Activity: Transcribe each line of the records below exactly, excluding any embedded images.

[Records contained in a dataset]
***
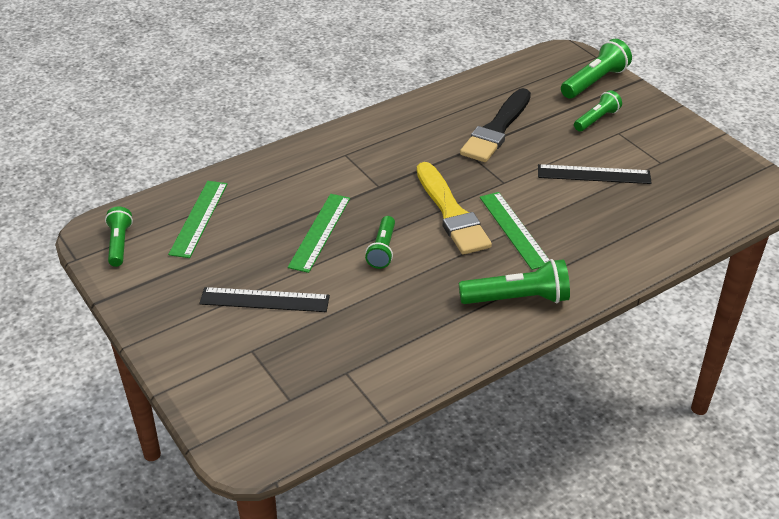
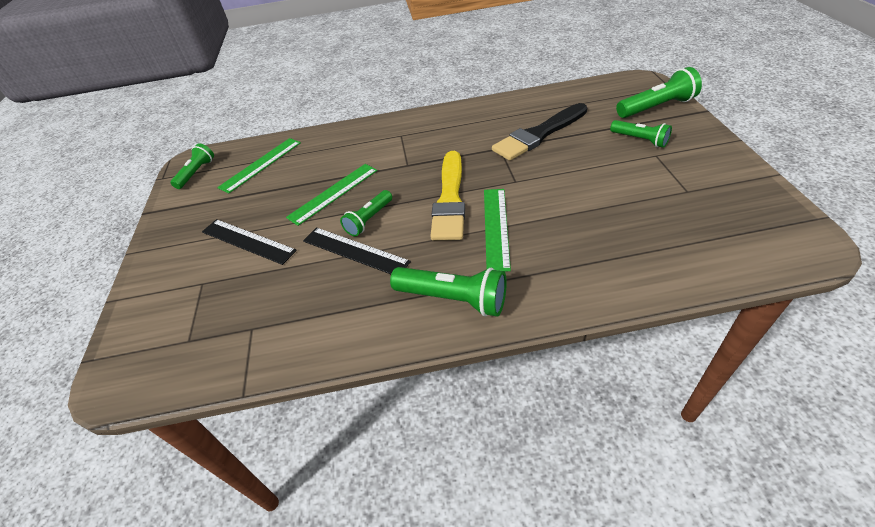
camera: 30 degrees right, 5 degrees up
(594, 174) = (608, 190): black ruler -> black ruler (355, 251)
(596, 119) = (640, 140): green flashlight -> green flashlight turned 60 degrees clockwise

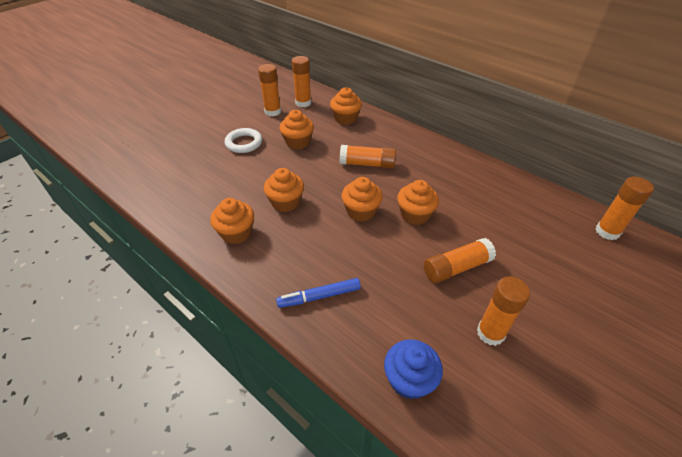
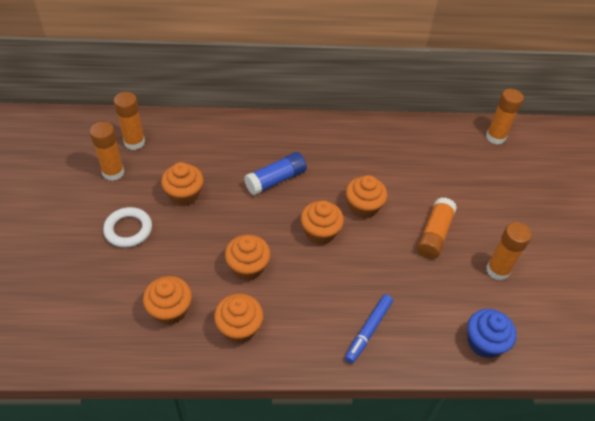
camera: 45 degrees left, 5 degrees up
(345, 119) = (201, 139): orange cupcake -> orange cupcake (170, 310)
(367, 164) = (275, 180): orange glue stick -> blue glue stick

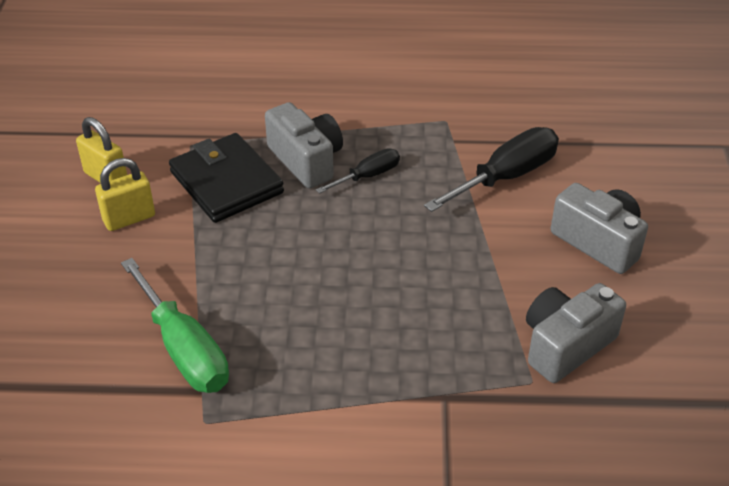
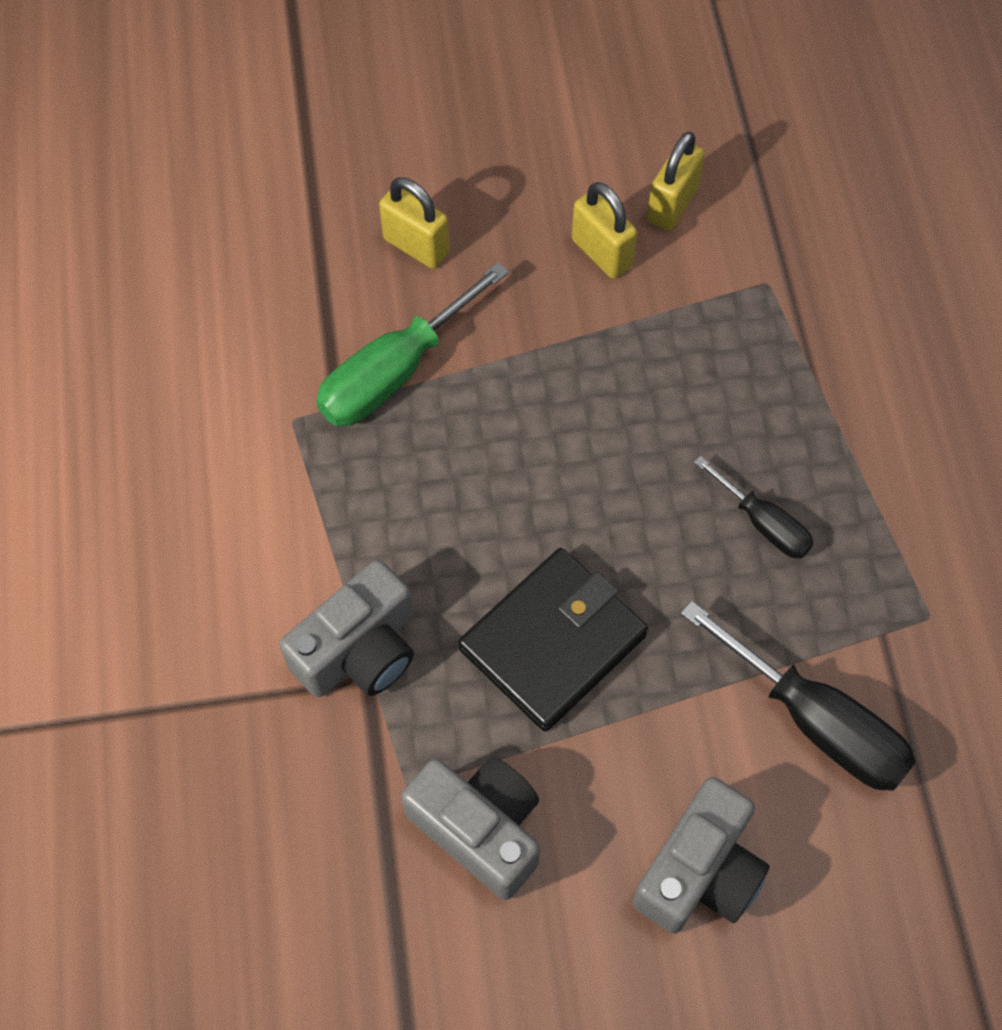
camera: 80 degrees right, 20 degrees up
(72, 322) = (416, 246): none -> yellow padlock
(226, 182) = (700, 346): black wallet -> black wallet (553, 642)
(306, 160) = (775, 435): grey camera -> grey camera (359, 650)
***
Expected answer:
camera: 30 degrees right, 5 degrees up
(594, 174) = (608, 190): black ruler -> black ruler (355, 251)
(596, 119) = (640, 140): green flashlight -> green flashlight turned 60 degrees clockwise

camera: 45 degrees left, 5 degrees up
(345, 119) = (201, 139): orange cupcake -> orange cupcake (170, 310)
(367, 164) = (275, 180): orange glue stick -> blue glue stick

camera: 80 degrees right, 20 degrees up
(72, 322) = (416, 246): none -> yellow padlock
(226, 182) = (700, 346): black wallet -> black wallet (553, 642)
(306, 160) = (775, 435): grey camera -> grey camera (359, 650)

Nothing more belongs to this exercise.